#### [What is being asked]
The reply should hold only the lines from the one with "(631, 359) = (740, 446): green" to the one with "(553, 252) = (122, 584): brown", both ends kept, exactly as they appear below, without any pictures.

#### [Record set]
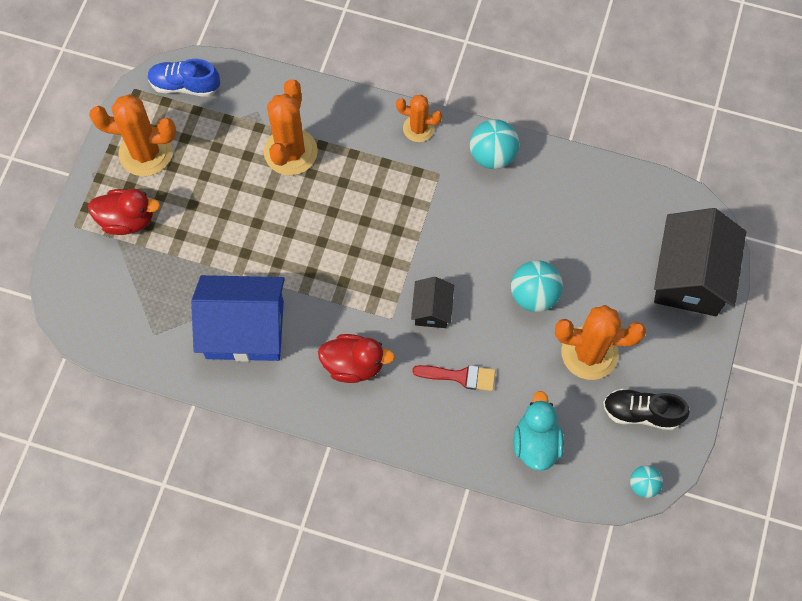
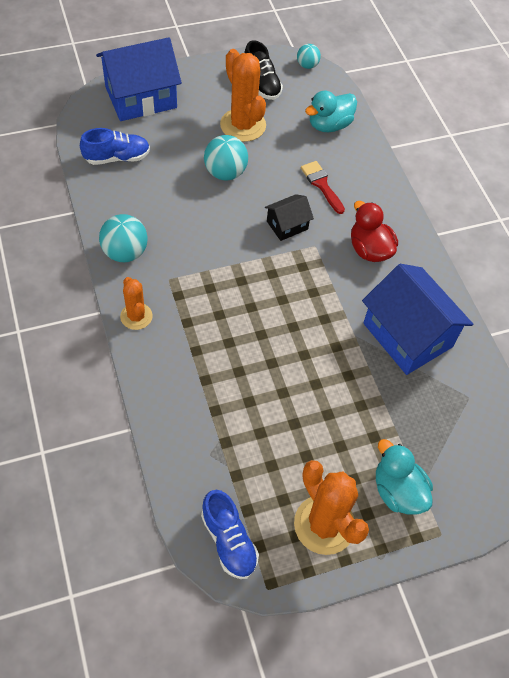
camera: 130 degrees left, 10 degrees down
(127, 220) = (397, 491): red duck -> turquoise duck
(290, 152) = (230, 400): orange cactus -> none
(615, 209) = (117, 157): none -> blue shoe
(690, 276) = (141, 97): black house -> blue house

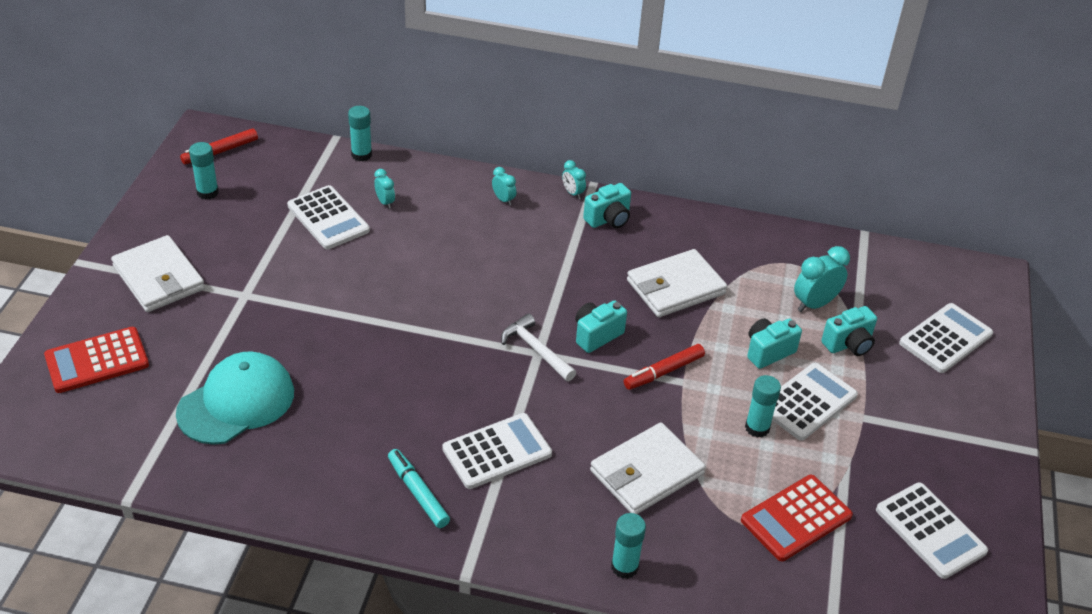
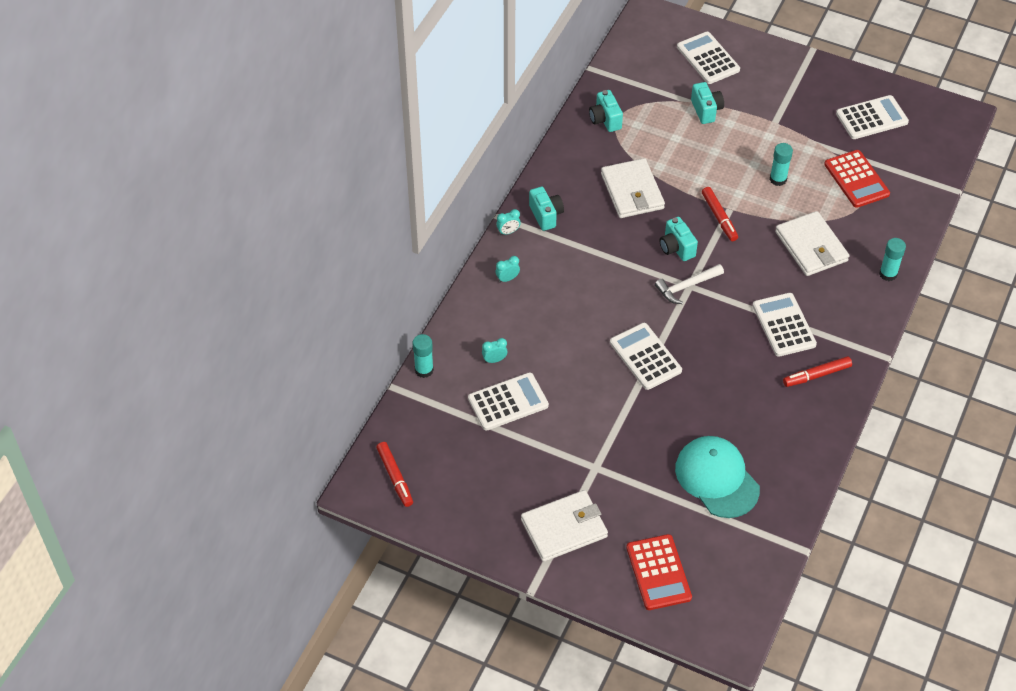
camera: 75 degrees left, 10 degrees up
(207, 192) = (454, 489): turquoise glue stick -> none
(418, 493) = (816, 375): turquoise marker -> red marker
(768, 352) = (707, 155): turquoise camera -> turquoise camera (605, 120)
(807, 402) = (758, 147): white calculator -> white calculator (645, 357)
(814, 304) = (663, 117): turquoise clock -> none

...

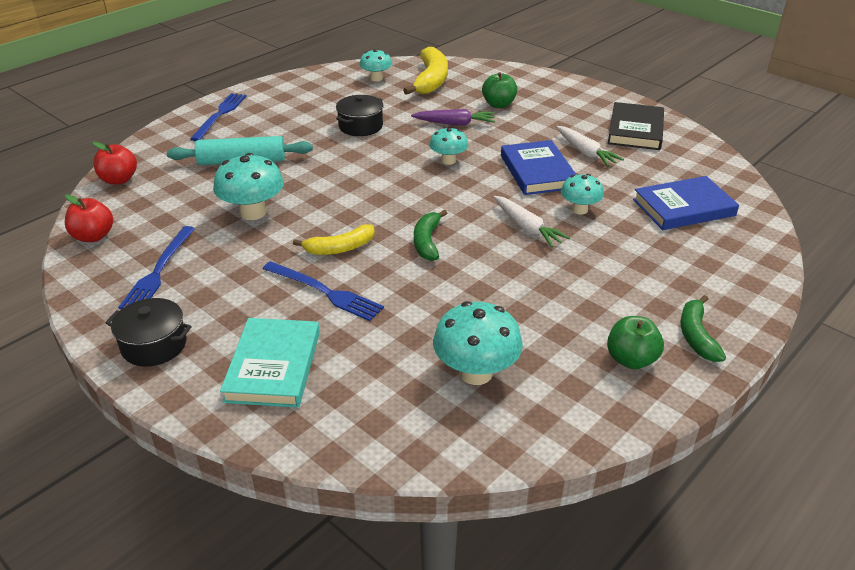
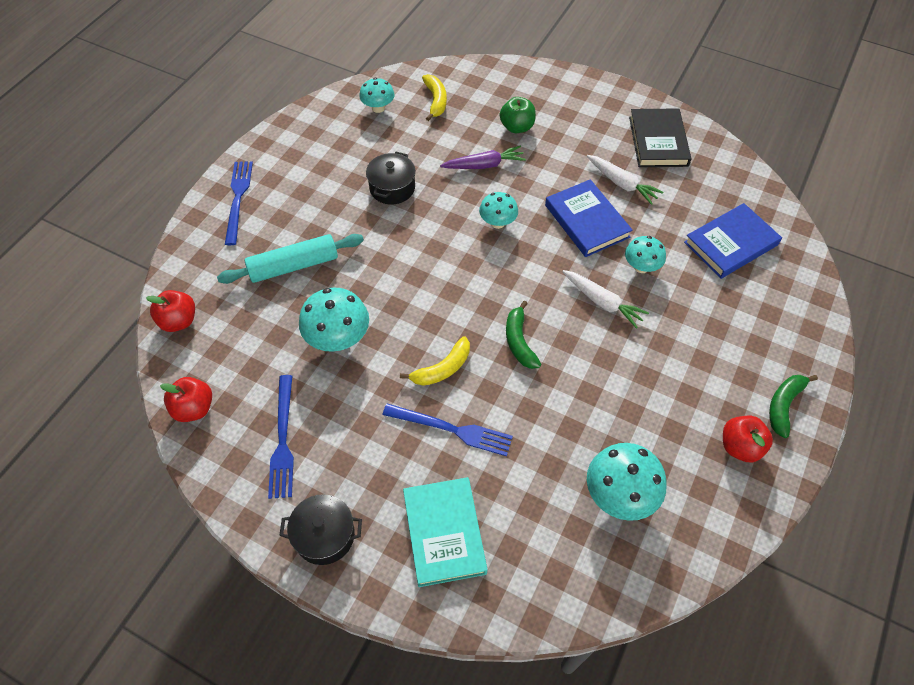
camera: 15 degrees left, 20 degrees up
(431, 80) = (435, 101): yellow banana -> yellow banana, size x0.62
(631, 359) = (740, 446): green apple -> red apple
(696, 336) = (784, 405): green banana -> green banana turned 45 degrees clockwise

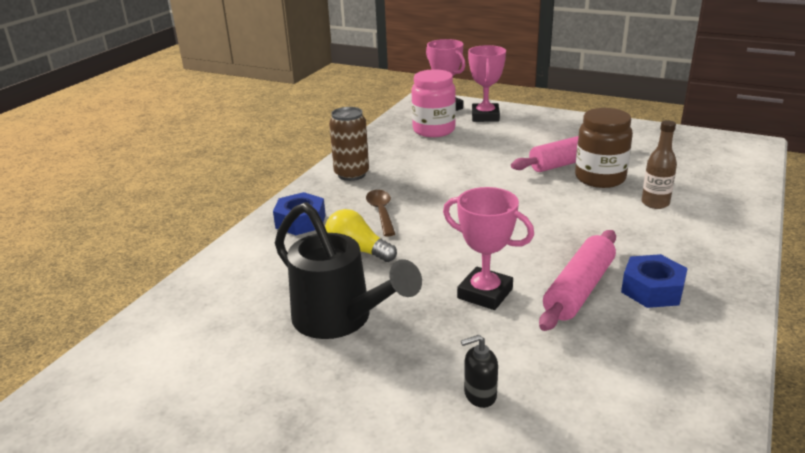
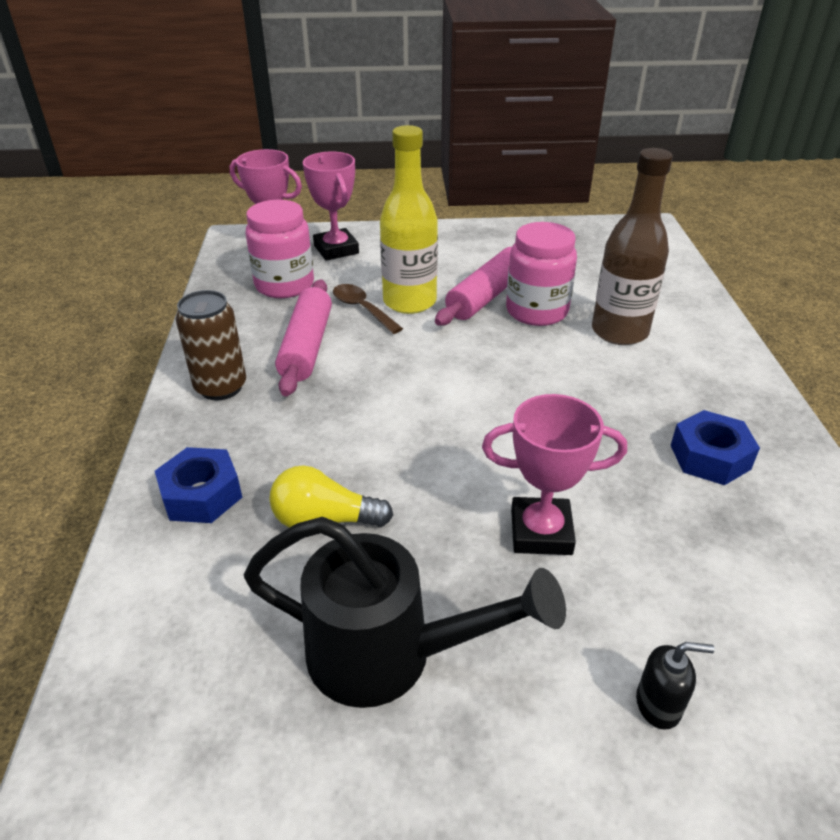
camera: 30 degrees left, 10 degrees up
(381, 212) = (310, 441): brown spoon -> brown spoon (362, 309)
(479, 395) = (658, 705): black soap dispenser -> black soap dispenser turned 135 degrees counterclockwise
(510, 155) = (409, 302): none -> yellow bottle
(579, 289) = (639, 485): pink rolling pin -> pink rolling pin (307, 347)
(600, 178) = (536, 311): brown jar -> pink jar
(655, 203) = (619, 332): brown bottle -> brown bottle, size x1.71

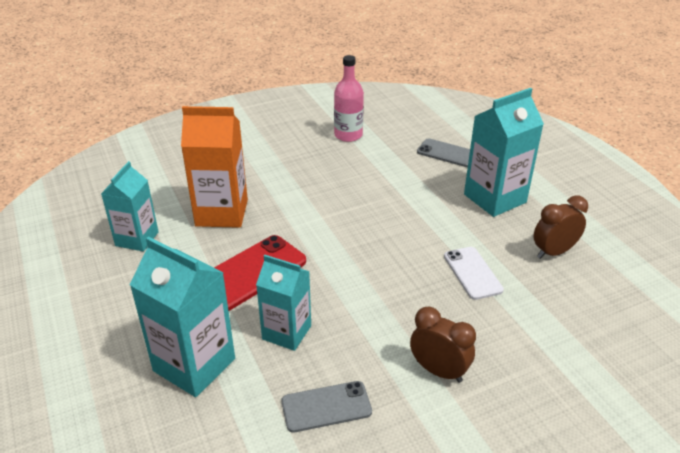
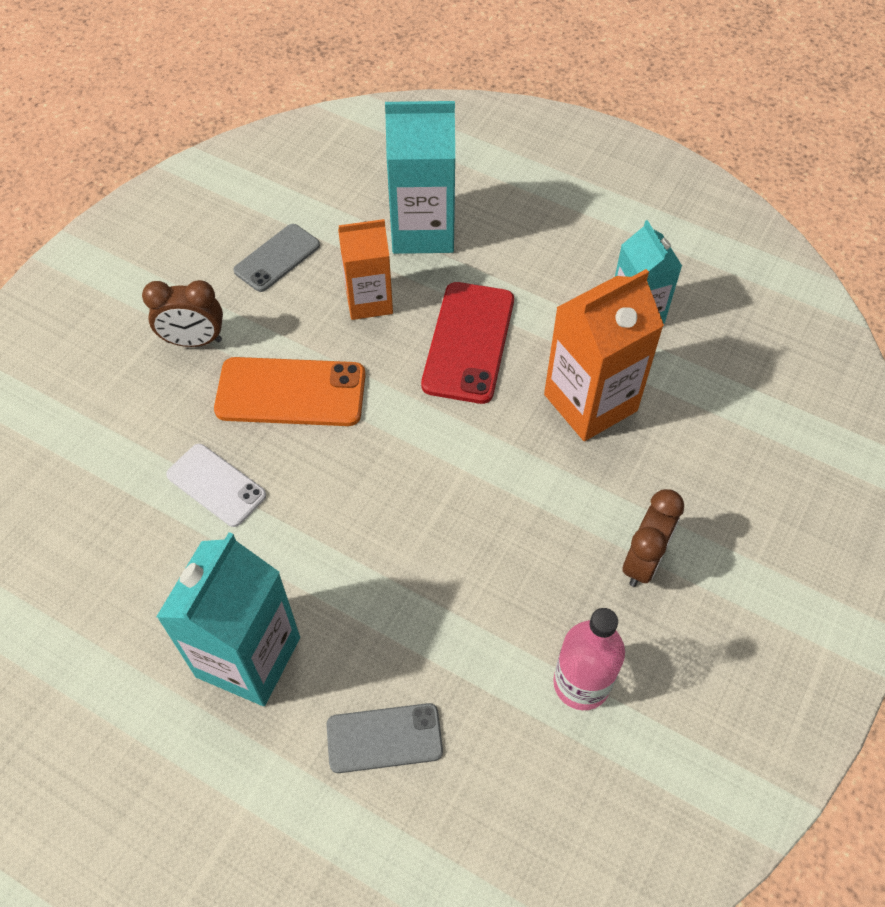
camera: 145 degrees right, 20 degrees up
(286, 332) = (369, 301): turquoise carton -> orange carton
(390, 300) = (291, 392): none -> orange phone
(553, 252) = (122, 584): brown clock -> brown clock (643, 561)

#### [Response for this exercise]
(631, 359) = (740, 446): green apple -> red apple
(696, 336) = (784, 405): green banana -> green banana turned 45 degrees clockwise

camera: 30 degrees left, 10 degrees up
(381, 212) = (310, 441): brown spoon -> brown spoon (362, 309)
(479, 395) = (658, 705): black soap dispenser -> black soap dispenser turned 135 degrees counterclockwise
(510, 155) = (409, 302): none -> yellow bottle
(579, 289) = (639, 485): pink rolling pin -> pink rolling pin (307, 347)
(600, 178) = (536, 311): brown jar -> pink jar
(655, 203) = (619, 332): brown bottle -> brown bottle, size x1.71

camera: 145 degrees right, 20 degrees up
(286, 332) = (369, 301): turquoise carton -> orange carton
(390, 300) = (291, 392): none -> orange phone
(553, 252) = (122, 584): brown clock -> brown clock (643, 561)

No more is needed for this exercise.